*** Begin section ***

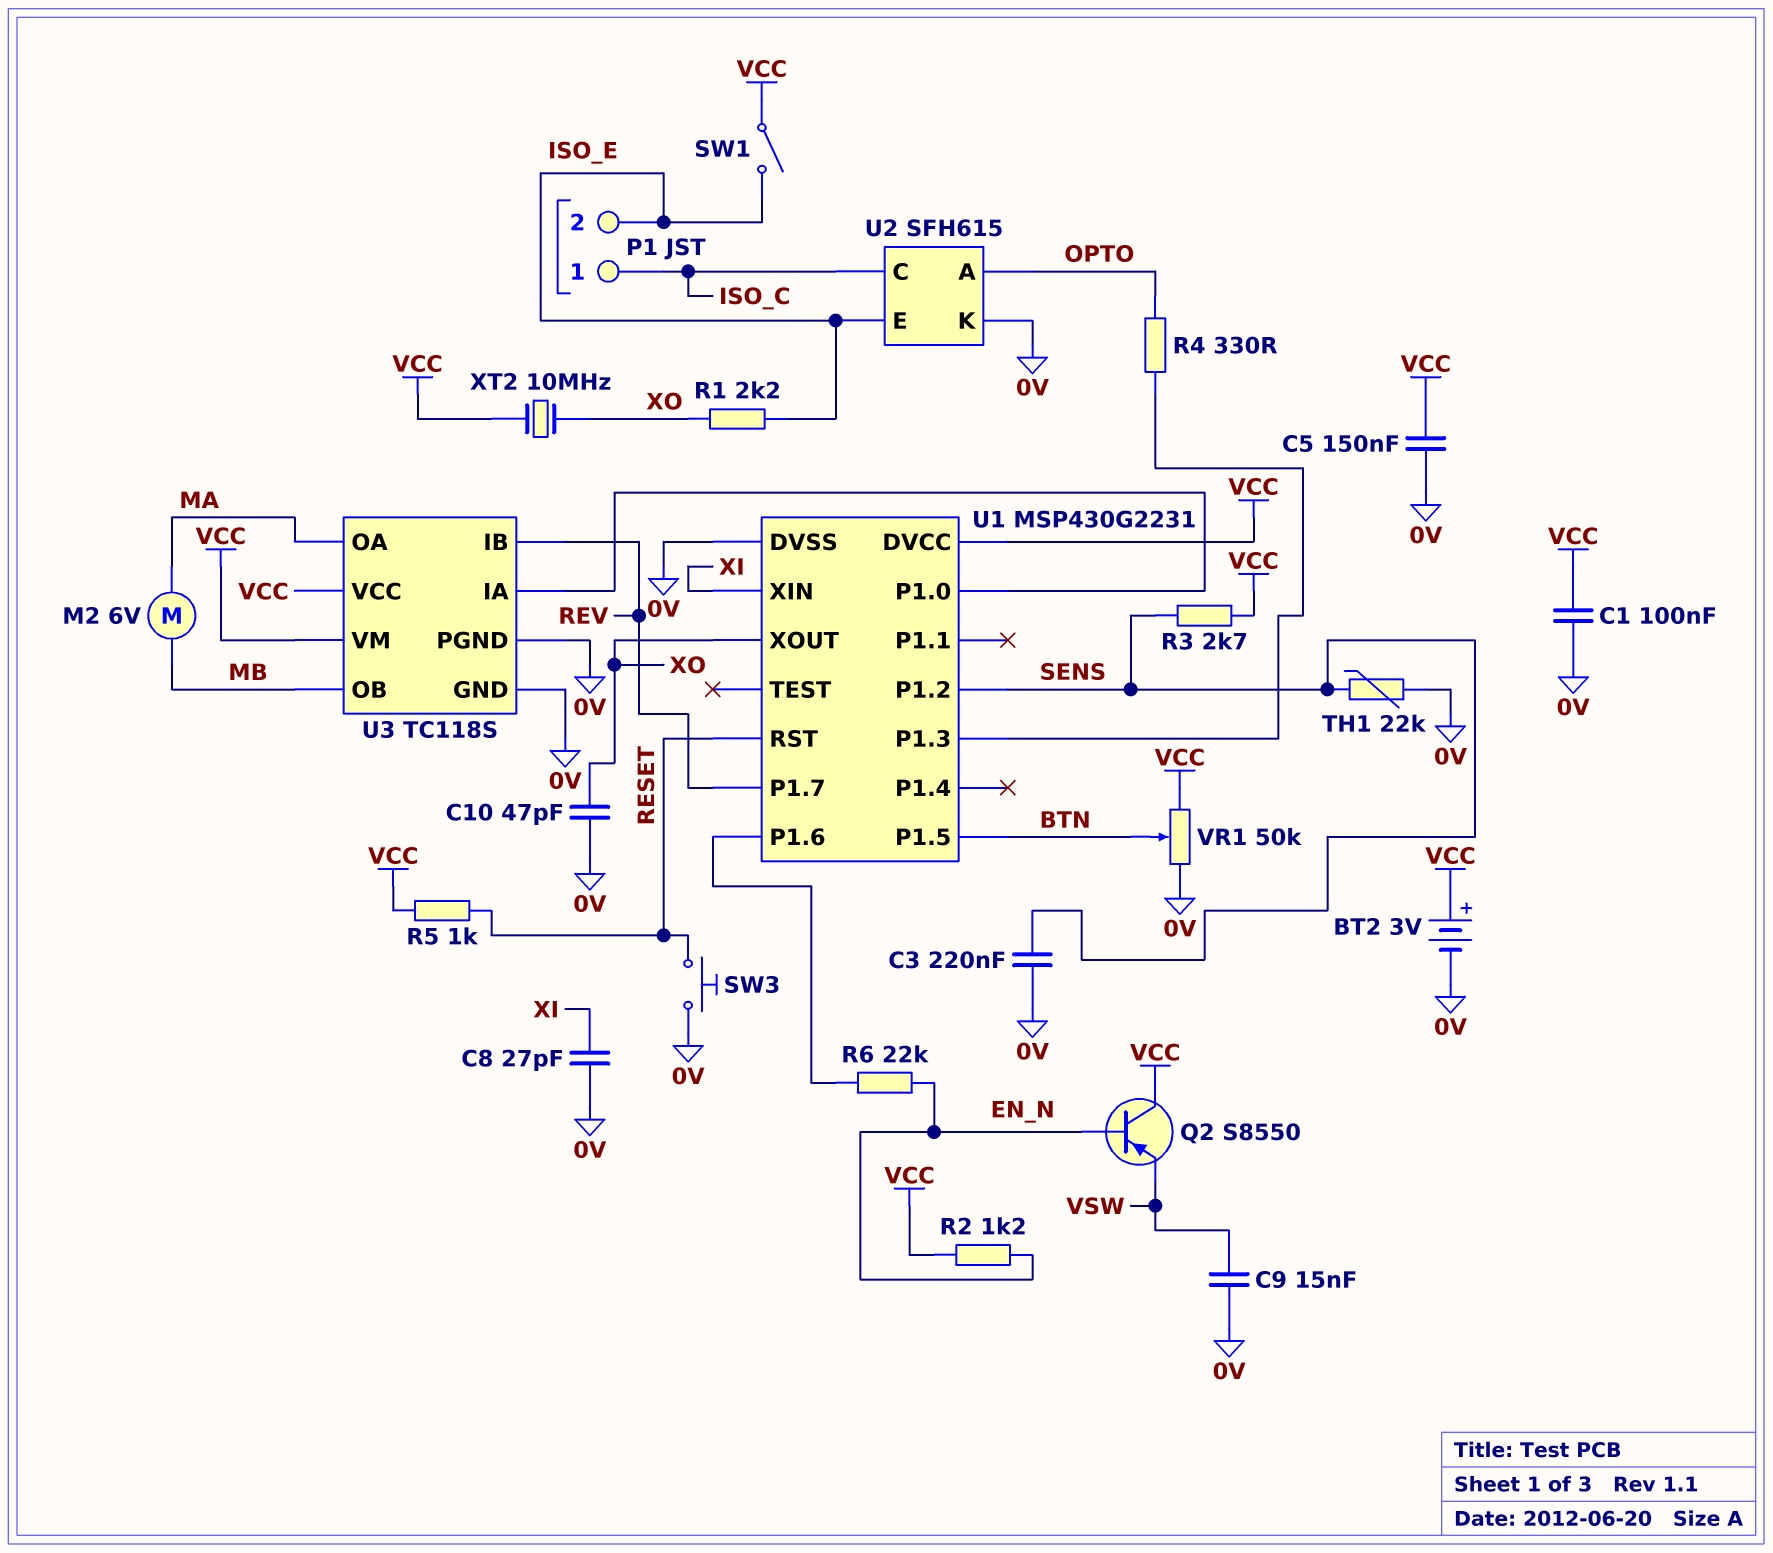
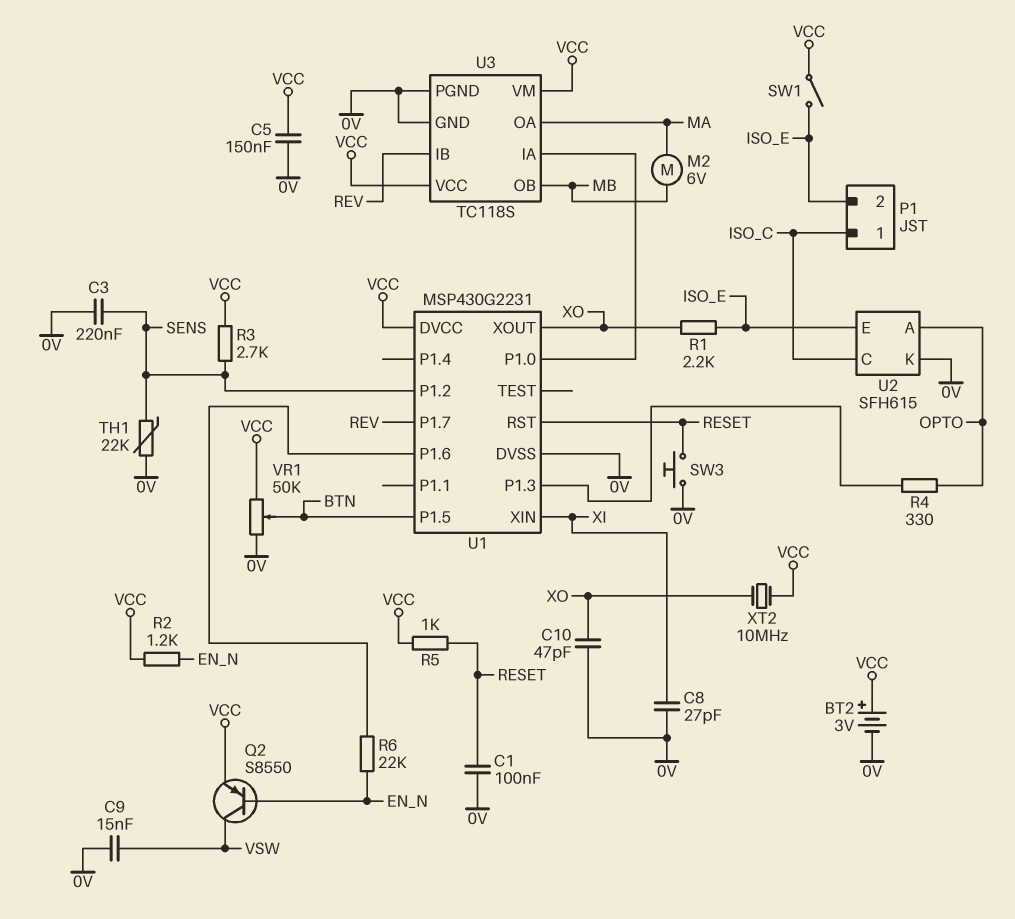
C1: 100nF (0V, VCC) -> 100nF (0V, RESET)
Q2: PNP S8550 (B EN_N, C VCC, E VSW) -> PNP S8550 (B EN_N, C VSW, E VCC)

*** End section ***
*** Begin section ***

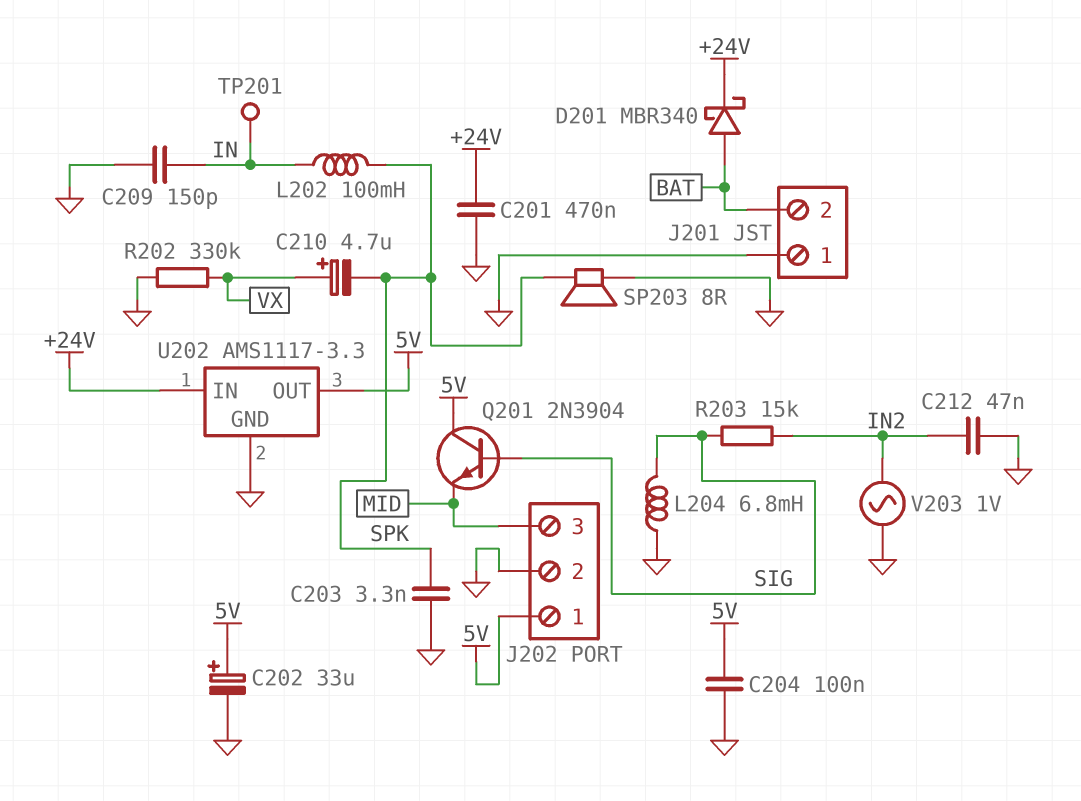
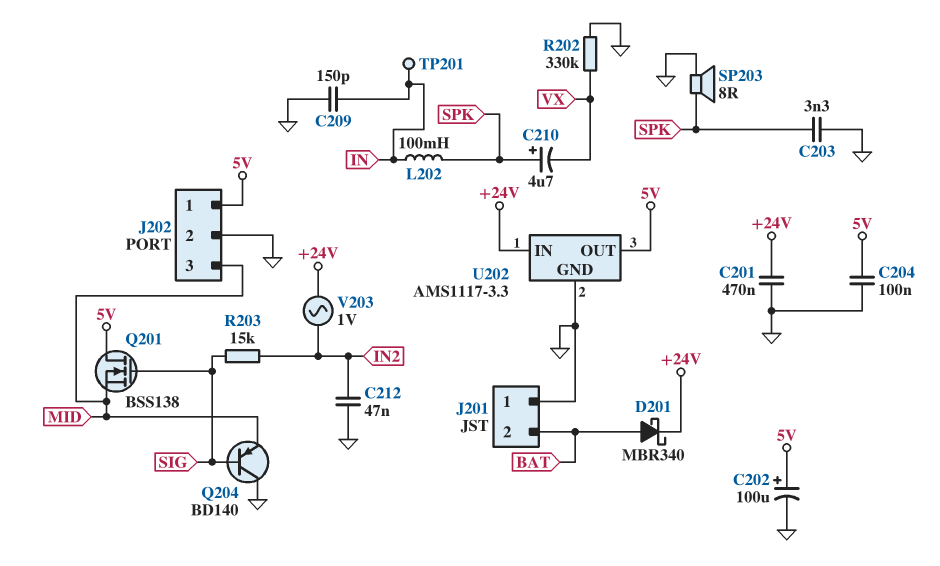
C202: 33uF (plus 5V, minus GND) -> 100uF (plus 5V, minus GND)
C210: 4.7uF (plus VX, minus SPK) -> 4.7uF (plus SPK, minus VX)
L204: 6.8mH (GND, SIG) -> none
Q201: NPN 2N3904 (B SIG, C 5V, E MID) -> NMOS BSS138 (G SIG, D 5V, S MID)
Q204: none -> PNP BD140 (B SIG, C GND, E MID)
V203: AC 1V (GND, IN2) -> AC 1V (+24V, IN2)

*** End section ***
*** Begin section ***

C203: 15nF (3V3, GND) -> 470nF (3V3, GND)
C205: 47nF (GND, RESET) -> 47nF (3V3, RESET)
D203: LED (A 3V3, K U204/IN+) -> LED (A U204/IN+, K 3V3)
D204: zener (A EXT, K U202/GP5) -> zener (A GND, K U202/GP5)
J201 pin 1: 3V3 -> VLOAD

*** End section ***

What to do: Beginning with the line holding "C1: 100nF (0V, VCC) -> 100nF (0V, RESET)" and ending with the line holding "Q2: PNP S8550", write out the stretch of material above exactly; add no further lines.

Answer for this exercise:
C1: 100nF (0V, VCC) -> 100nF (0V, RESET)
Q2: PNP S8550 (B EN_N, C VCC, E VSW) -> PNP S8550 (B EN_N, C VSW, E VCC)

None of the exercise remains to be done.